Given information:
----

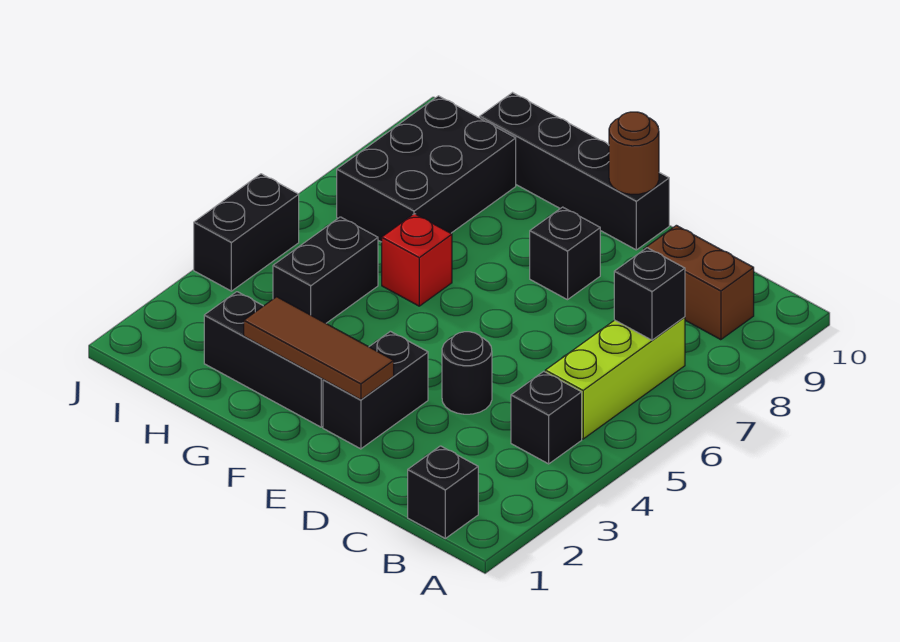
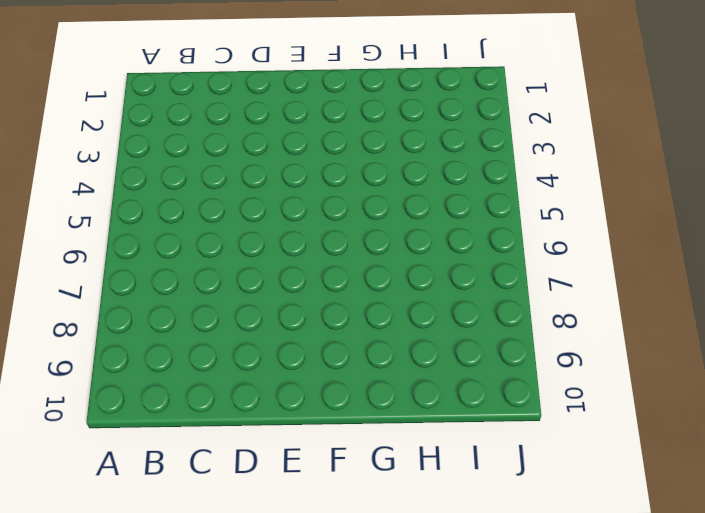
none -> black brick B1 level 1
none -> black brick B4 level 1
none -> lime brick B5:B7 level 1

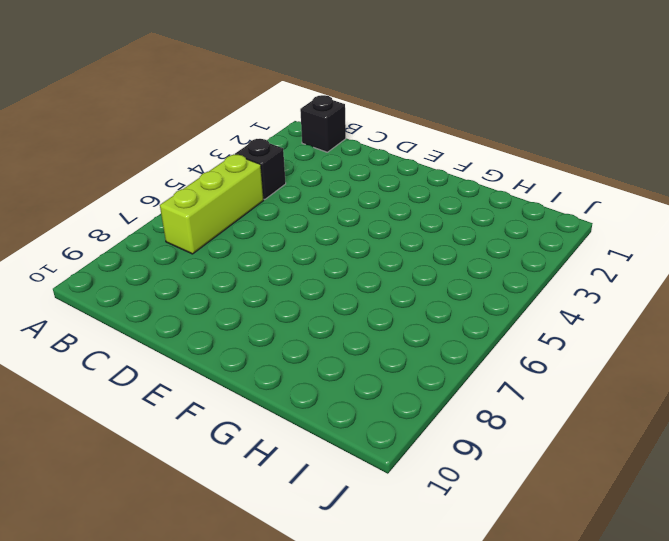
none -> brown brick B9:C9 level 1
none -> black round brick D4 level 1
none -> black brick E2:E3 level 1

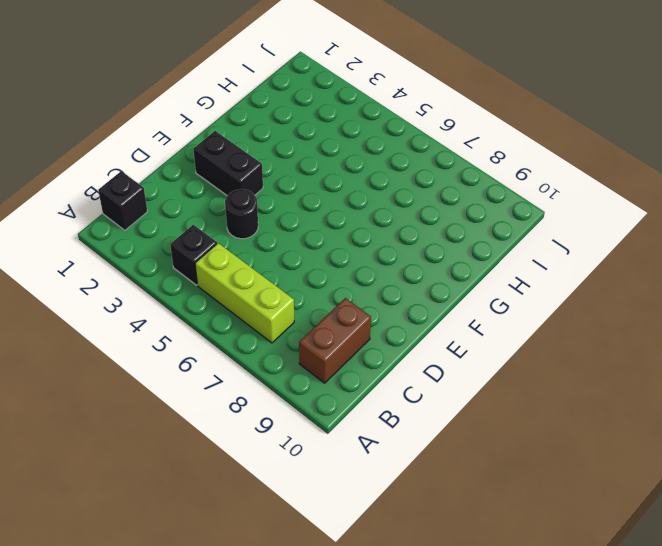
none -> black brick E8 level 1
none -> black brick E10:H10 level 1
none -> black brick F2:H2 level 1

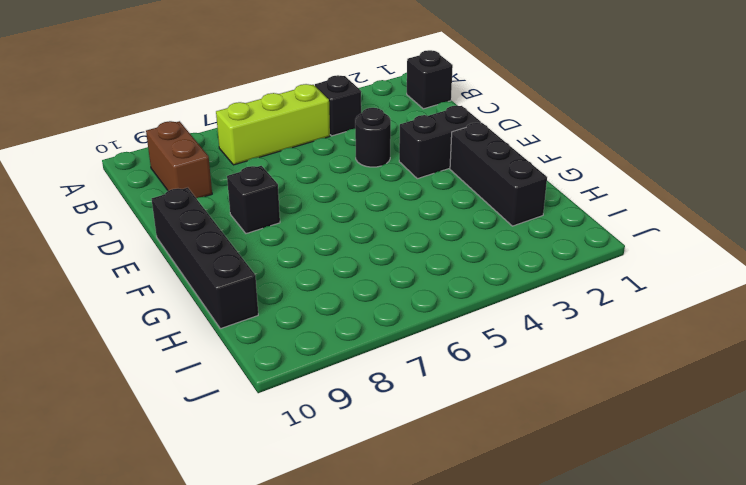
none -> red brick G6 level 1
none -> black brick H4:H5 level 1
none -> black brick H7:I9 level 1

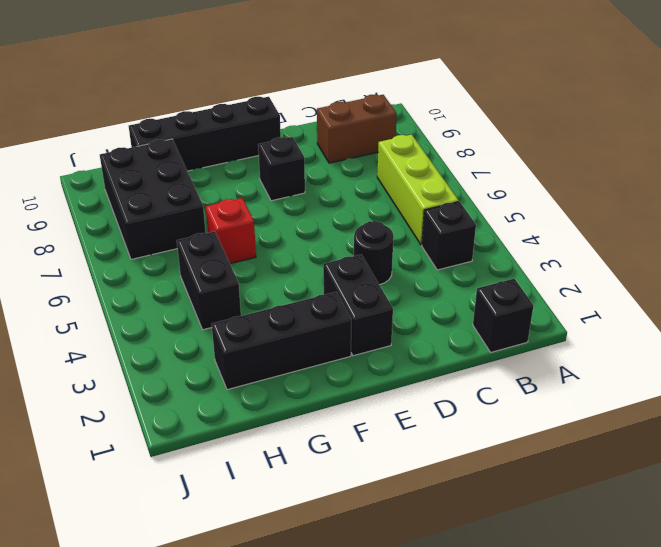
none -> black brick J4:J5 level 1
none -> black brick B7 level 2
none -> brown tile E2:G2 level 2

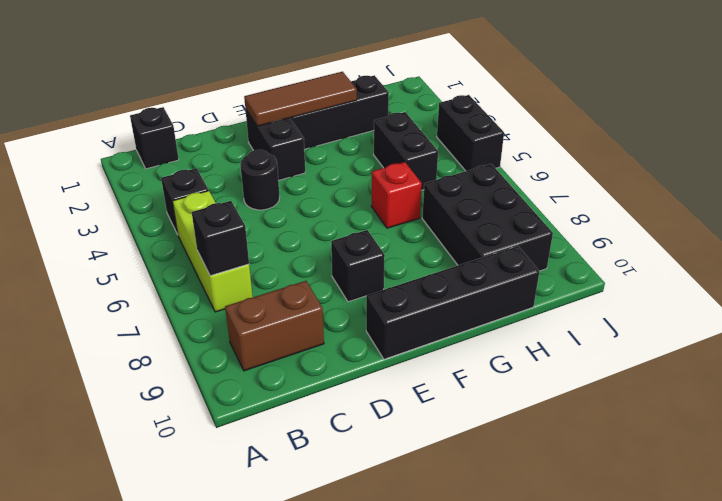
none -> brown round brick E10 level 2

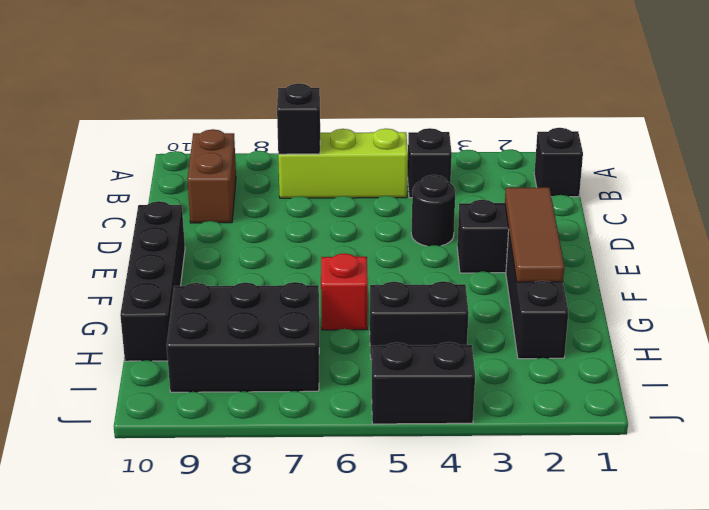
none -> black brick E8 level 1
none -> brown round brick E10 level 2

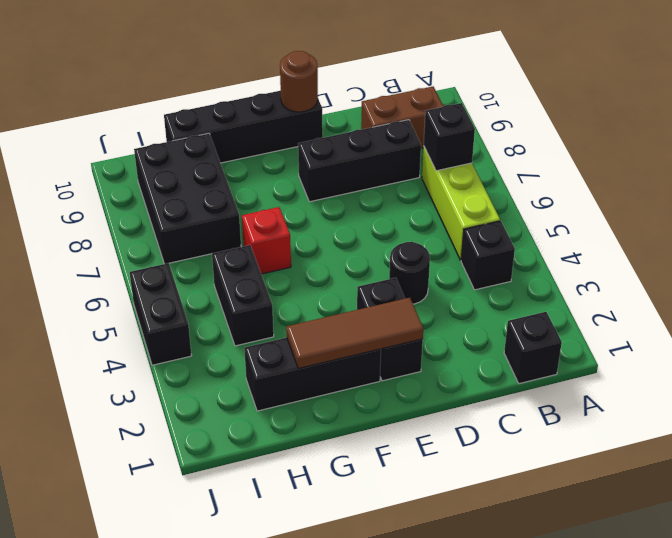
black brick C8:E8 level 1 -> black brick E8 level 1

----

Each entry above is to be restated exactly, without its images.

none -> black brick B1 level 1
none -> black brick B4 level 1
none -> lime brick B5:B7 level 1

none -> brown brick B9:C9 level 1
none -> black round brick D4 level 1
none -> black brick E2:E3 level 1

none -> black brick E8 level 1
none -> black brick E10:H10 level 1
none -> black brick F2:H2 level 1

none -> red brick G6 level 1
none -> black brick H4:H5 level 1
none -> black brick H7:I9 level 1

none -> black brick J4:J5 level 1
none -> black brick B7 level 2
none -> brown tile E2:G2 level 2

none -> brown round brick E10 level 2

none -> black brick E8 level 1
none -> brown round brick E10 level 2

black brick C8:E8 level 1 -> black brick E8 level 1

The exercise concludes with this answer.